(Image sets with object changes)
§

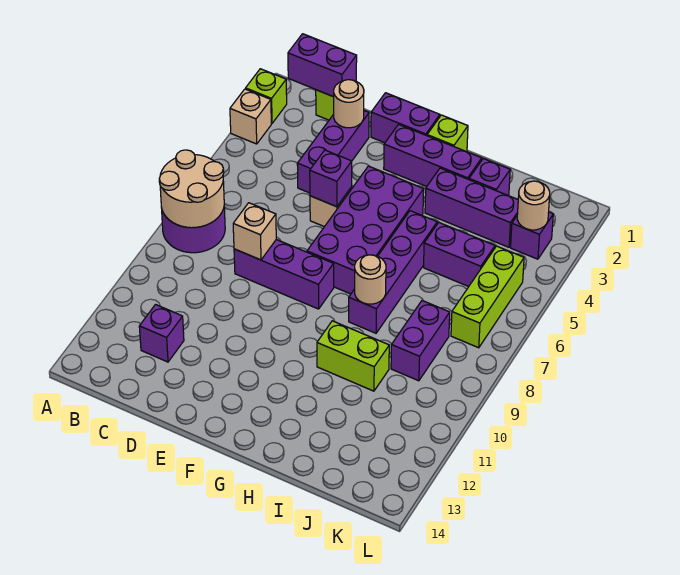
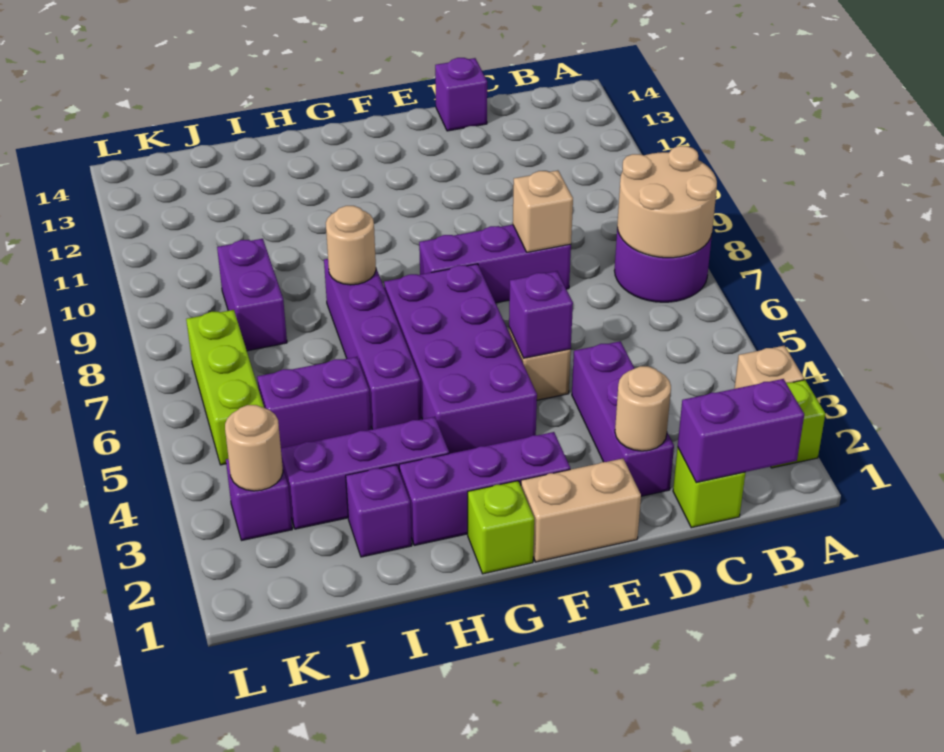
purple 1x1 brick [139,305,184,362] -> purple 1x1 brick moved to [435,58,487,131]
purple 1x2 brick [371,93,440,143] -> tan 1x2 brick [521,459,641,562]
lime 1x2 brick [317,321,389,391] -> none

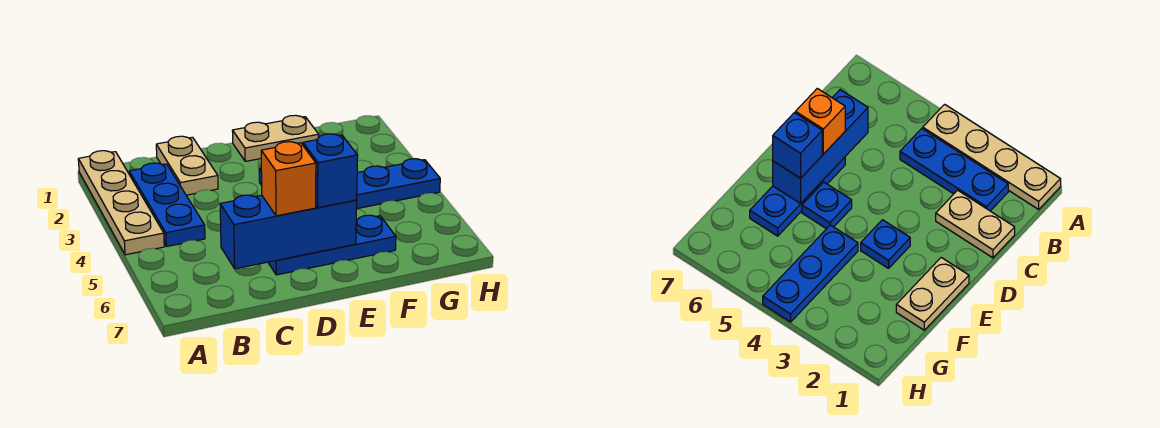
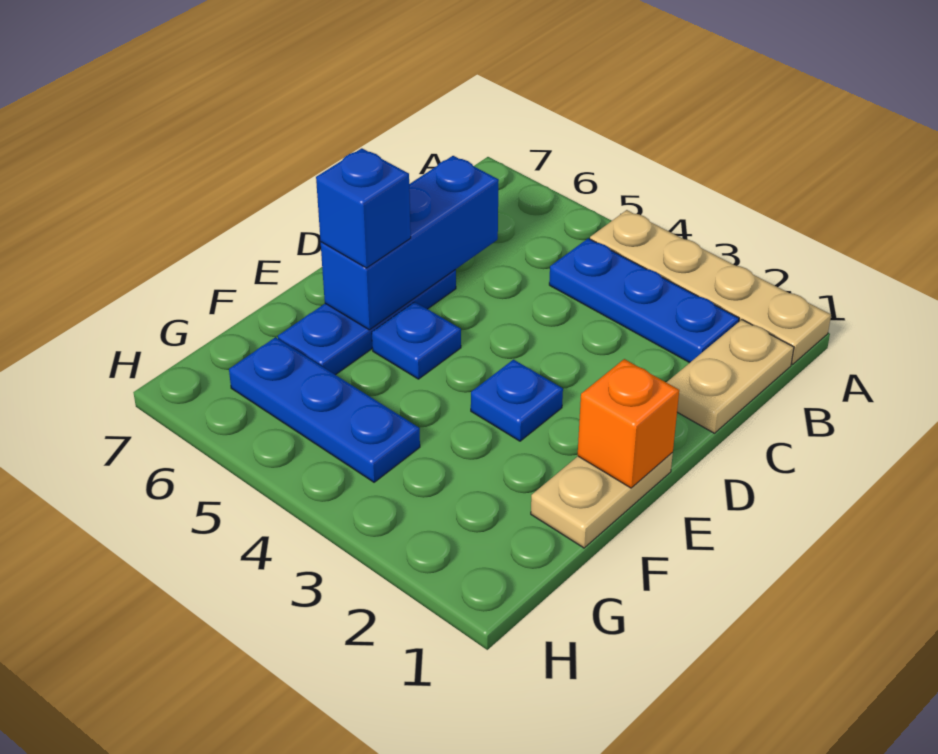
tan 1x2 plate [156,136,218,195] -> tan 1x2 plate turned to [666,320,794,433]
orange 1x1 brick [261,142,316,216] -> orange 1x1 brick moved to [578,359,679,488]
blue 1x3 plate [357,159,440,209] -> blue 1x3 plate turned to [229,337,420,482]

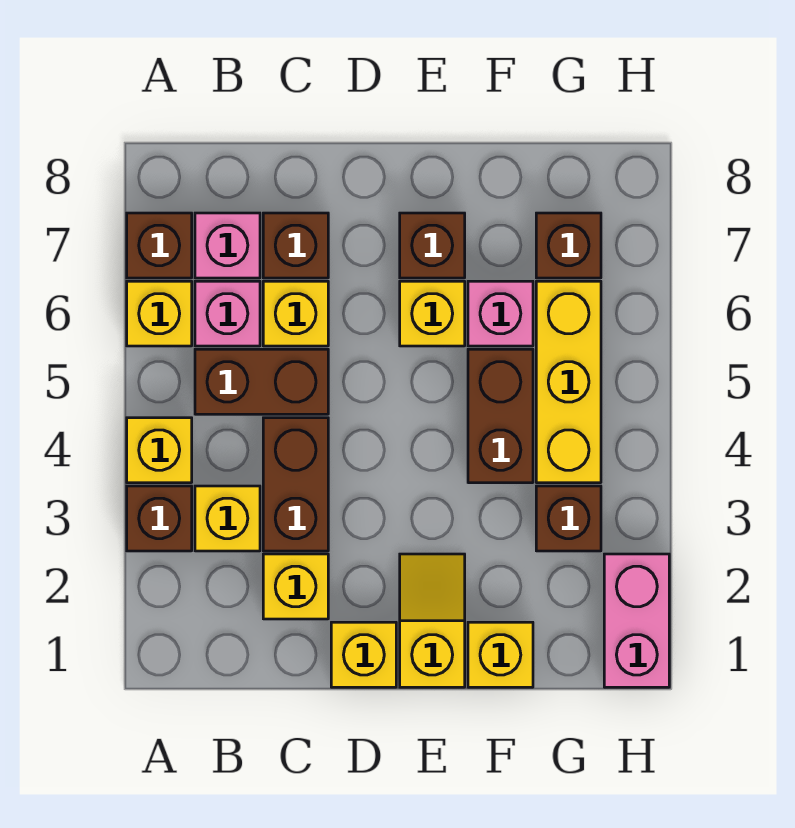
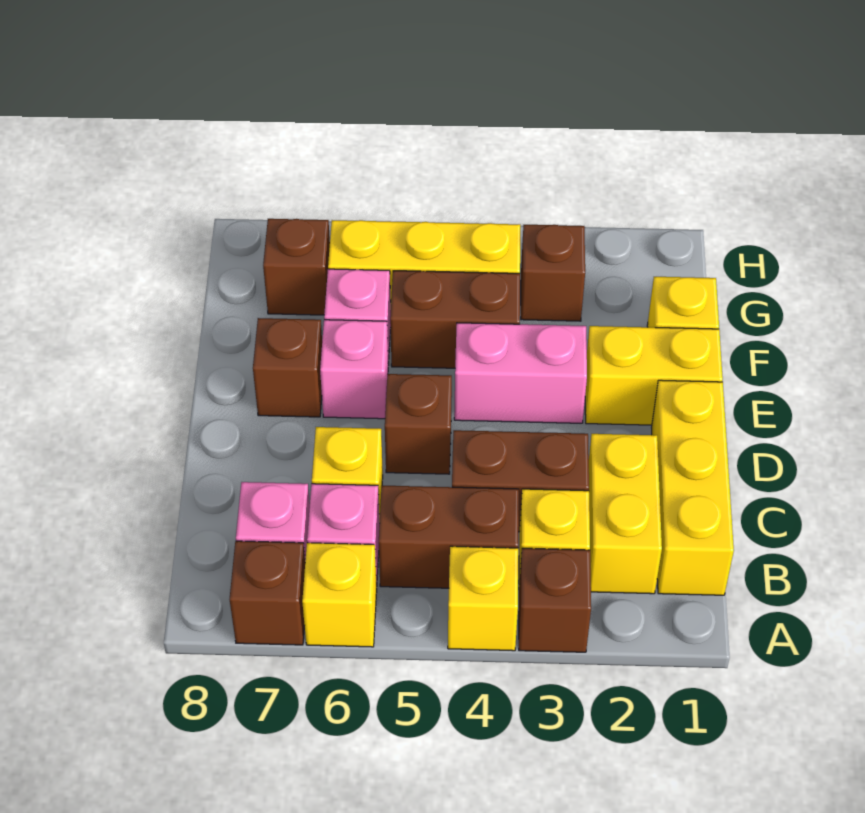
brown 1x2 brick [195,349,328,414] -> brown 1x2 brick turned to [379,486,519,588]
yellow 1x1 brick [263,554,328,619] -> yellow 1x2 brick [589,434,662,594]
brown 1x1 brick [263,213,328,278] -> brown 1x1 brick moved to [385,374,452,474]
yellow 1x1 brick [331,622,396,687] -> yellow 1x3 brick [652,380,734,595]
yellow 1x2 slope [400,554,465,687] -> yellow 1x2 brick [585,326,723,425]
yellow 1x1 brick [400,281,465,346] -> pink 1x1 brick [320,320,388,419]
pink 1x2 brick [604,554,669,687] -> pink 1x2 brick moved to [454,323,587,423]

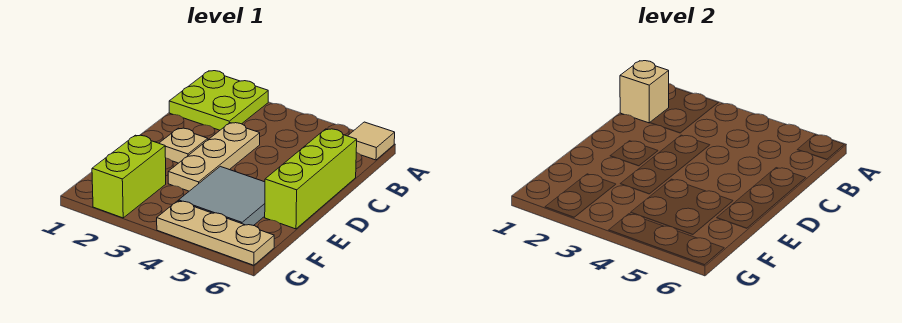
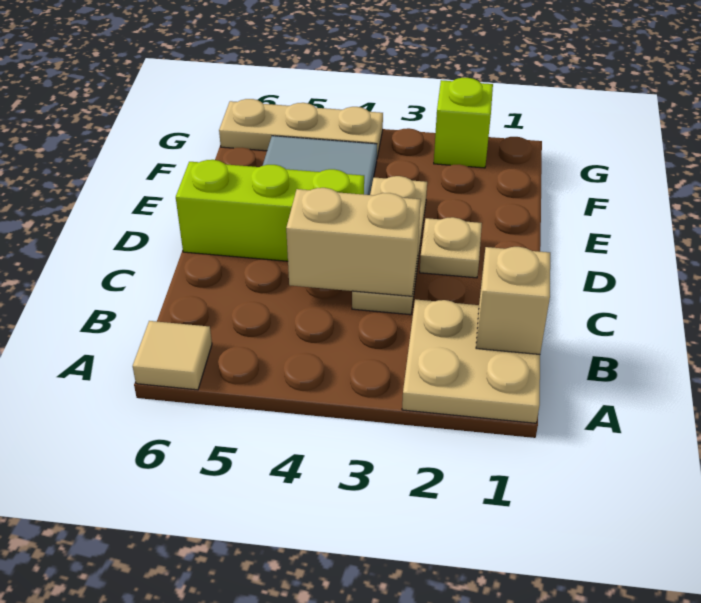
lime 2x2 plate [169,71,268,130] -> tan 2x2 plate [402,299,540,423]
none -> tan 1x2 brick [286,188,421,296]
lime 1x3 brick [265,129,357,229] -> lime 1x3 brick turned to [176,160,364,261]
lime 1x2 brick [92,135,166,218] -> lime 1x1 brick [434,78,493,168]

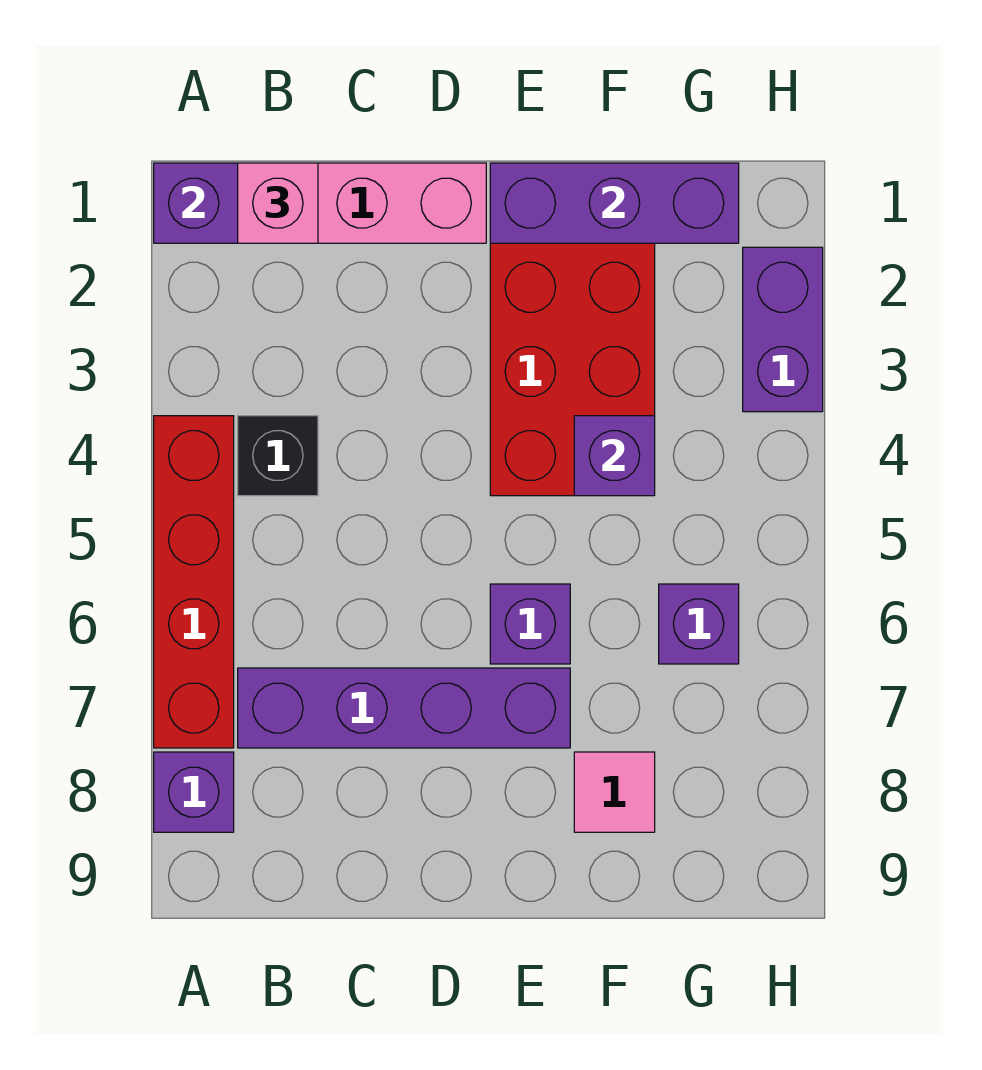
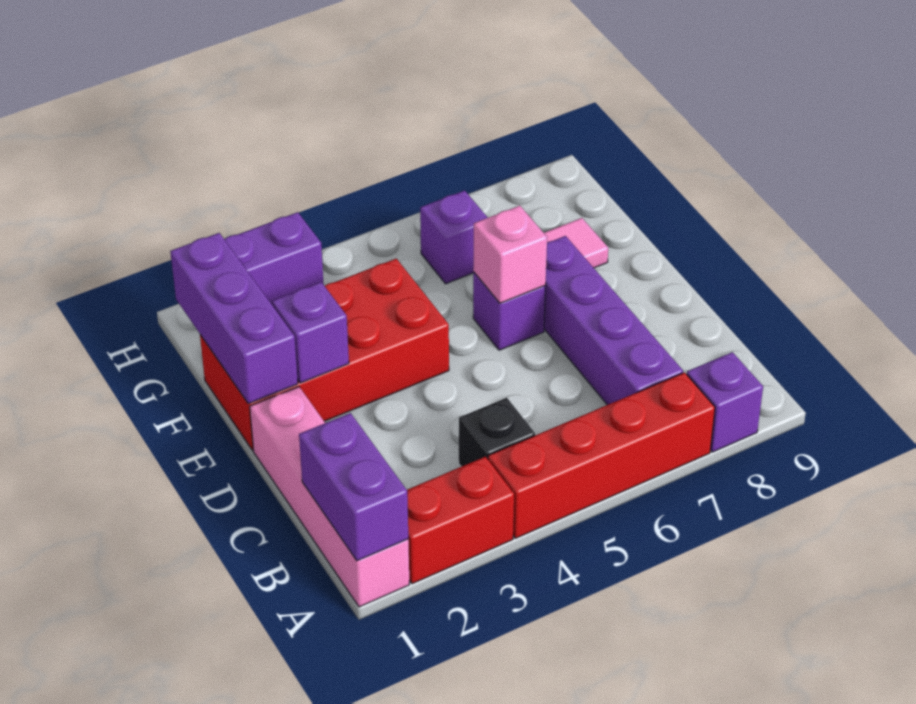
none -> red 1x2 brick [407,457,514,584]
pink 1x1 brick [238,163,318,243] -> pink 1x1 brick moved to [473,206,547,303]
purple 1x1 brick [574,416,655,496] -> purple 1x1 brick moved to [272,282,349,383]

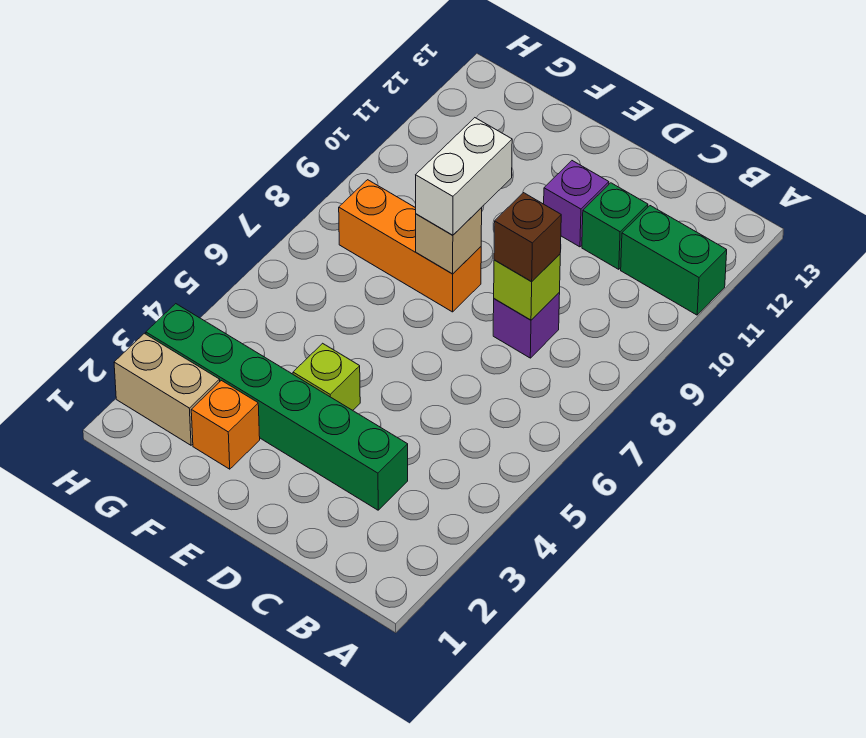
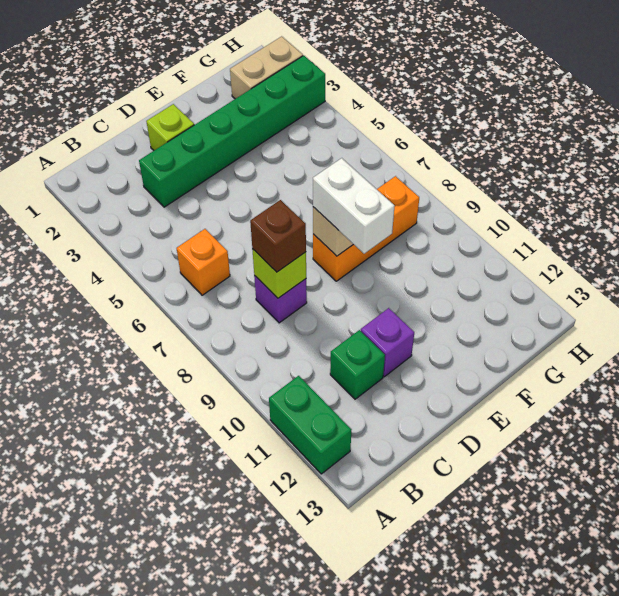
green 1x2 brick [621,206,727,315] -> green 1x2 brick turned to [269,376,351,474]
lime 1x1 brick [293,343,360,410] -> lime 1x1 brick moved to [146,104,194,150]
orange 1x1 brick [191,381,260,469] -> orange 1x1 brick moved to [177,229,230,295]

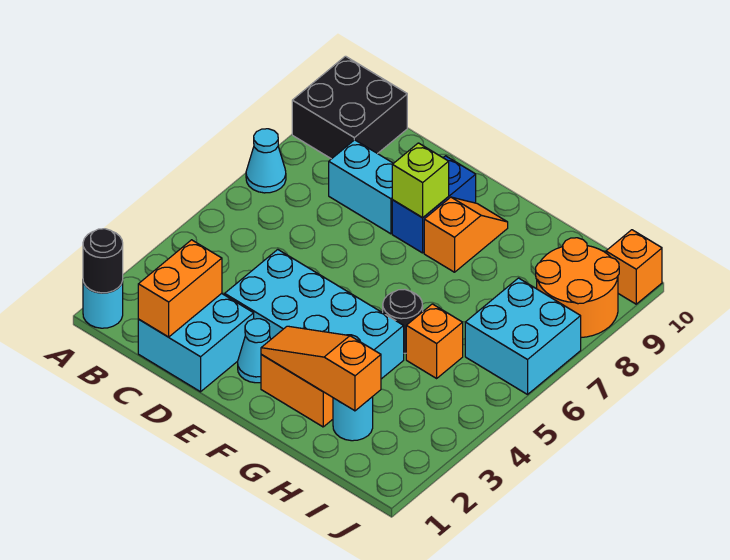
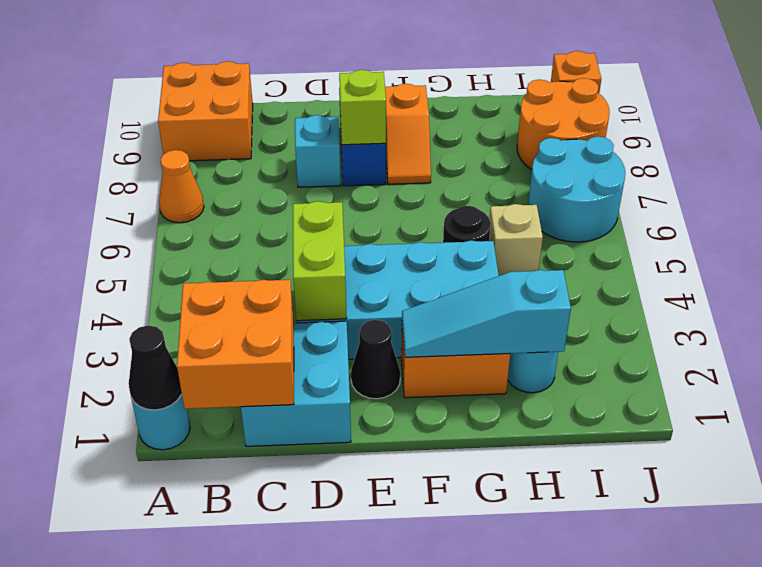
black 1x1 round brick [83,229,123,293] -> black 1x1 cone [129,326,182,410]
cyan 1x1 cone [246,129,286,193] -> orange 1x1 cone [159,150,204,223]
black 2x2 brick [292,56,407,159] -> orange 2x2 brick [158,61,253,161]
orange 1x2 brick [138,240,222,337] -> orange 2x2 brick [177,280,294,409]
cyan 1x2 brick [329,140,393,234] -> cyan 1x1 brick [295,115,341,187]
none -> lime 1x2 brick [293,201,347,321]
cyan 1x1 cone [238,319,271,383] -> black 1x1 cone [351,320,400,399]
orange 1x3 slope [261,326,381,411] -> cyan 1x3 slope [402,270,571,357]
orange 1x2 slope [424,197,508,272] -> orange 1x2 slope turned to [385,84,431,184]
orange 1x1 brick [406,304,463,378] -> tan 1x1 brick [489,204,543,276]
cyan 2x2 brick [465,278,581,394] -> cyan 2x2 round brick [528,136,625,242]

§

Working from the data above, repeat exactly, and only, the lines that begin at the line containing "lime 1x2 brick [317,321,389,391] -> none" and stop after the line containing "lime 1x2 brick [92,135,166,218]"; pictures are not copied.

▸ TASK RESPONSE:
lime 1x2 brick [317,321,389,391] -> none

tan 1x2 plate [156,136,218,195] -> tan 1x2 plate turned to [666,320,794,433]
orange 1x1 brick [261,142,316,216] -> orange 1x1 brick moved to [578,359,679,488]
blue 1x3 plate [357,159,440,209] -> blue 1x3 plate turned to [229,337,420,482]

brown 1x2 brick [195,349,328,414] -> brown 1x2 brick turned to [379,486,519,588]
yellow 1x1 brick [263,554,328,619] -> yellow 1x2 brick [589,434,662,594]
brown 1x1 brick [263,213,328,278] -> brown 1x1 brick moved to [385,374,452,474]
yellow 1x1 brick [331,622,396,687] -> yellow 1x3 brick [652,380,734,595]
yellow 1x2 slope [400,554,465,687] -> yellow 1x2 brick [585,326,723,425]
yellow 1x1 brick [400,281,465,346] -> pink 1x1 brick [320,320,388,419]
pink 1x2 brick [604,554,669,687] -> pink 1x2 brick moved to [454,323,587,423]

lime 2x2 plate [169,71,268,130] -> tan 2x2 plate [402,299,540,423]
none -> tan 1x2 brick [286,188,421,296]
lime 1x3 brick [265,129,357,229] -> lime 1x3 brick turned to [176,160,364,261]
lime 1x2 brick [92,135,166,218] -> lime 1x1 brick [434,78,493,168]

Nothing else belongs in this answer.